Problem description
An exact copy of the data is required; the images should not appear in it.

(Dataset entries)
┌────────

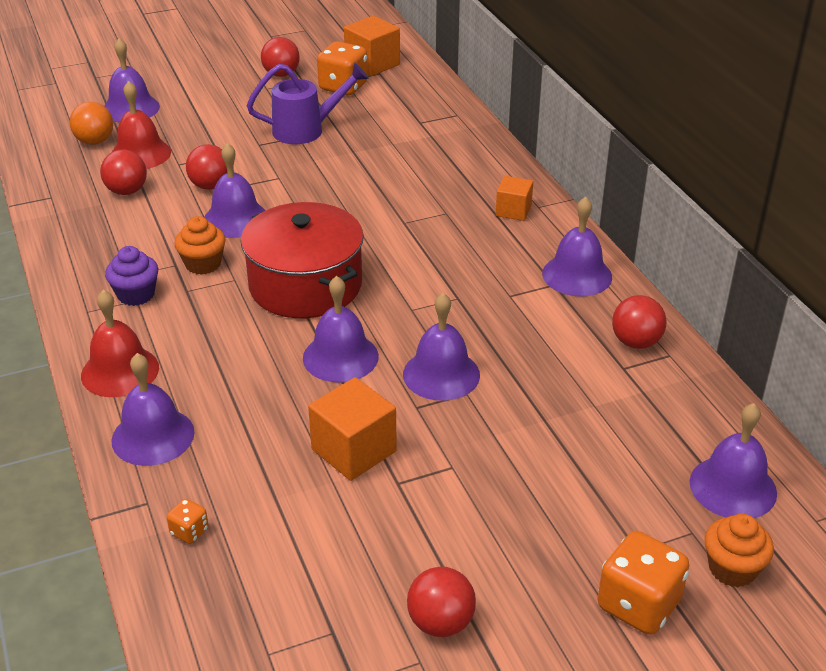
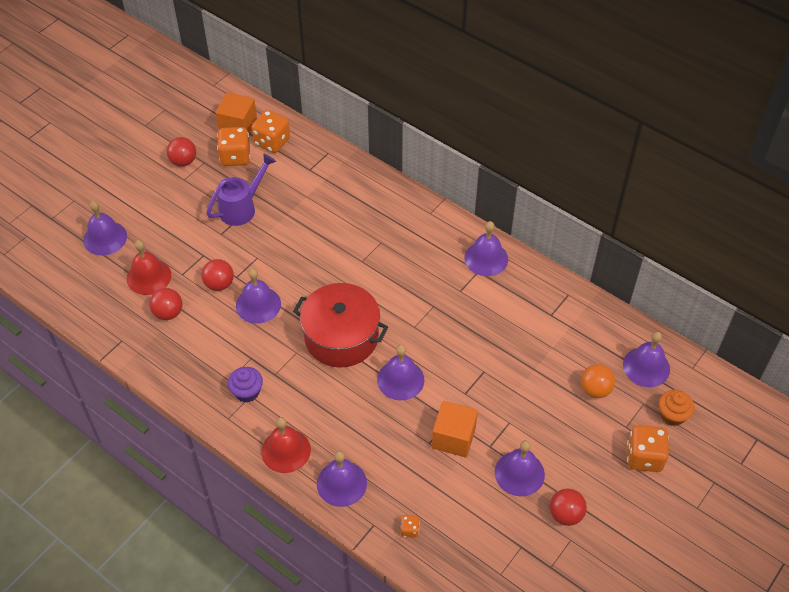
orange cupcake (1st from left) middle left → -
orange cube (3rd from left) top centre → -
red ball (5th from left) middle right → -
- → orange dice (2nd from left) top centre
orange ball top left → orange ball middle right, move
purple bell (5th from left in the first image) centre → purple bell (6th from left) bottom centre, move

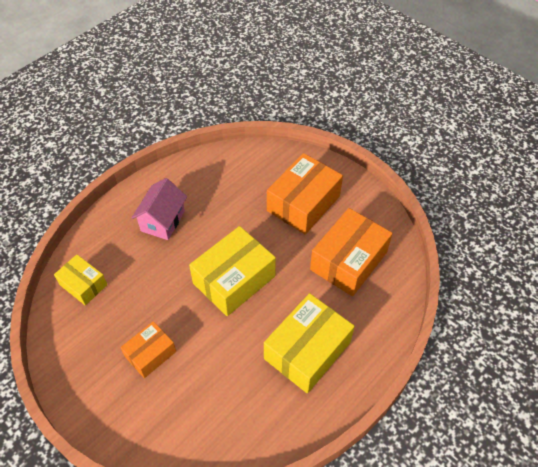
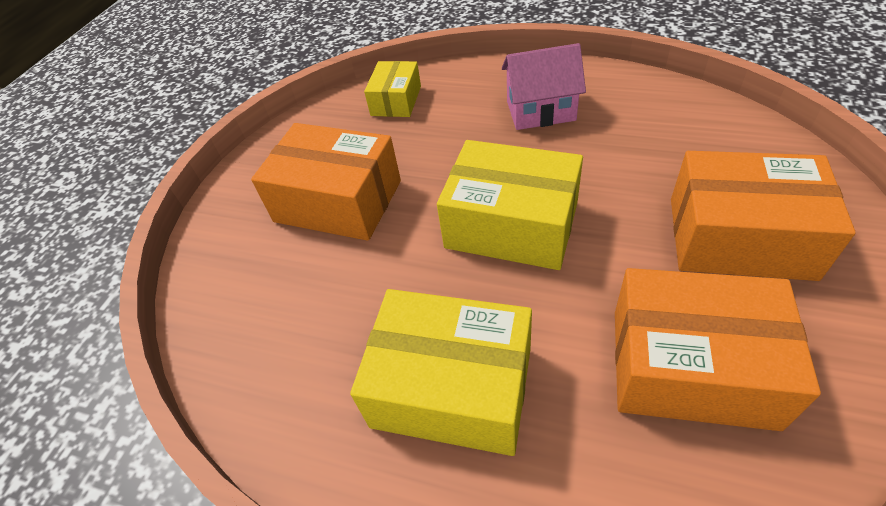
orange box (1st from left) bottom left → orange box (1st from left) centre, x1.73

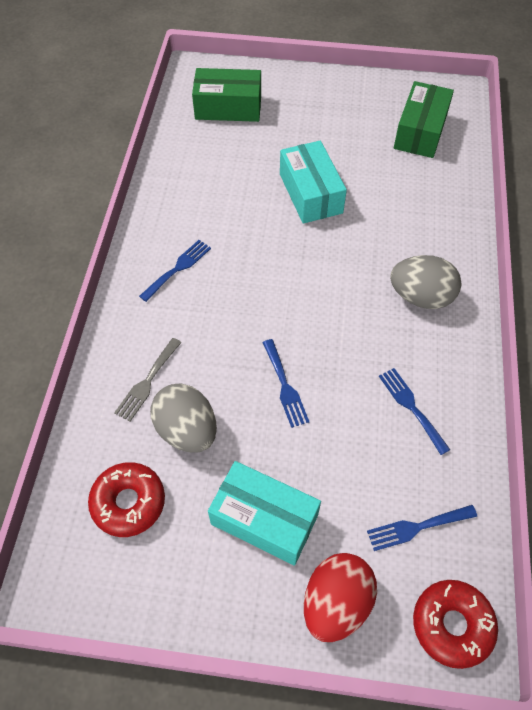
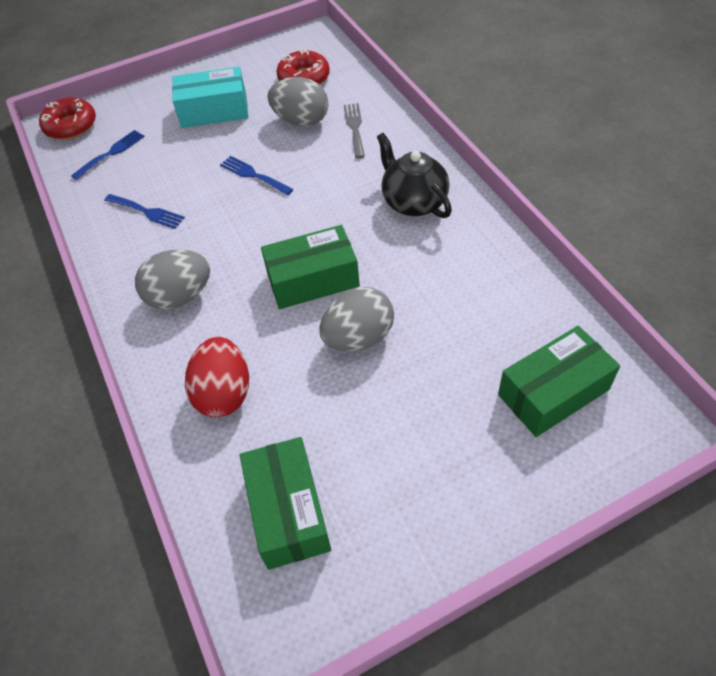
- → green box (2nd from left) centre
red egg bottom centre → red egg middle left, move
blue fork (1st from left) middle left → black teapot top centre
turquoise box (2nd from left) top centre → grey egg (3rd from left) centre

└────────

Response area
orange cupcake (1st from left) middle left → -
orange cube (3rd from left) top centre → -
red ball (5th from left) middle right → -
- → orange dice (2nd from left) top centre
orange ball top left → orange ball middle right, move
purple bell (5th from left in the first image) centre → purple bell (6th from left) bottom centre, move

orange box (1st from left) bottom left → orange box (1st from left) centre, x1.73

- → green box (2nd from left) centre
red egg bottom centre → red egg middle left, move
blue fork (1st from left) middle left → black teapot top centre
turquoise box (2nd from left) top centre → grey egg (3rd from left) centre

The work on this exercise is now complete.